*Task statement*
Work through the data below and copy out every line where "green" is found.

Extracted material: Begin

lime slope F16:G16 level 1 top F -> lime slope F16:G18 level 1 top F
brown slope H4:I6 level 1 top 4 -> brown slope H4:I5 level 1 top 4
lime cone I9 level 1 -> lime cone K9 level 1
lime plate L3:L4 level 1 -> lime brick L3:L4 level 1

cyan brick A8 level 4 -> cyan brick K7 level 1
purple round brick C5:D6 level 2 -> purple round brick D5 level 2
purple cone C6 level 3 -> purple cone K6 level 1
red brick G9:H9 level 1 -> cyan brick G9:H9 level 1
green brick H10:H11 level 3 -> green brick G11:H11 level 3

Extracted material: End
Extracted material: Begin

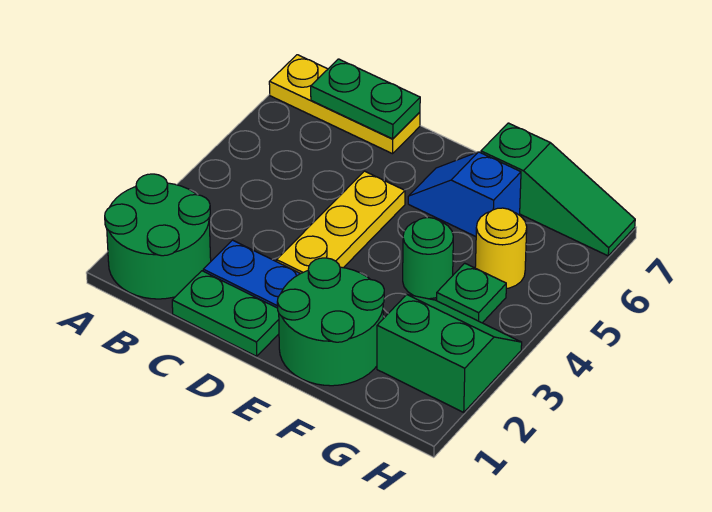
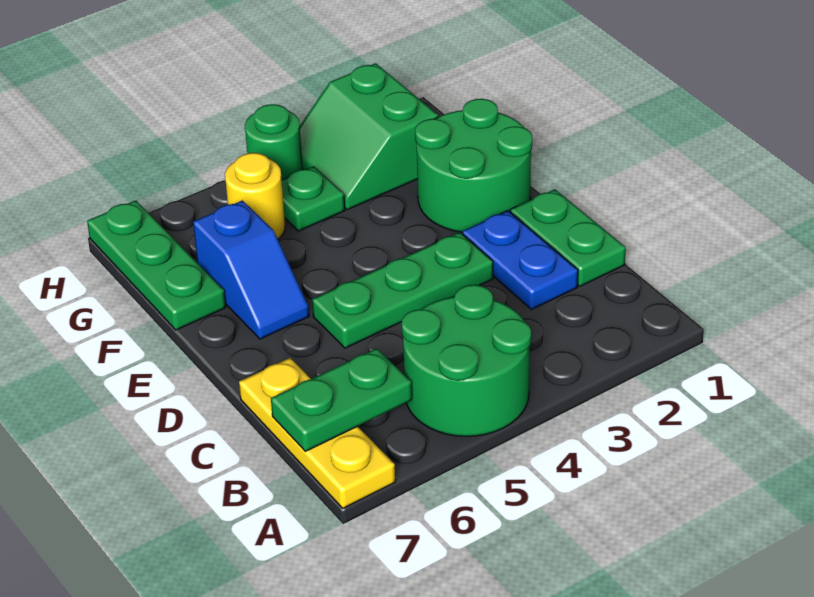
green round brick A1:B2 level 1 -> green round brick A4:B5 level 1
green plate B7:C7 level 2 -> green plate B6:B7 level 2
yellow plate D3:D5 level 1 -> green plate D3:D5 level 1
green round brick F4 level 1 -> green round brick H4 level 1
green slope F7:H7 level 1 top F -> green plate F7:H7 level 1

Extracted material: End

*Output for this exercise*
green brick H10:H11 level 3 -> green brick G11:H11 level 3
green round brick A1:B2 level 1 -> green round brick A4:B5 level 1
green plate B7:C7 level 2 -> green plate B6:B7 level 2
yellow plate D3:D5 level 1 -> green plate D3:D5 level 1
green round brick F4 level 1 -> green round brick H4 level 1
green slope F7:H7 level 1 top F -> green plate F7:H7 level 1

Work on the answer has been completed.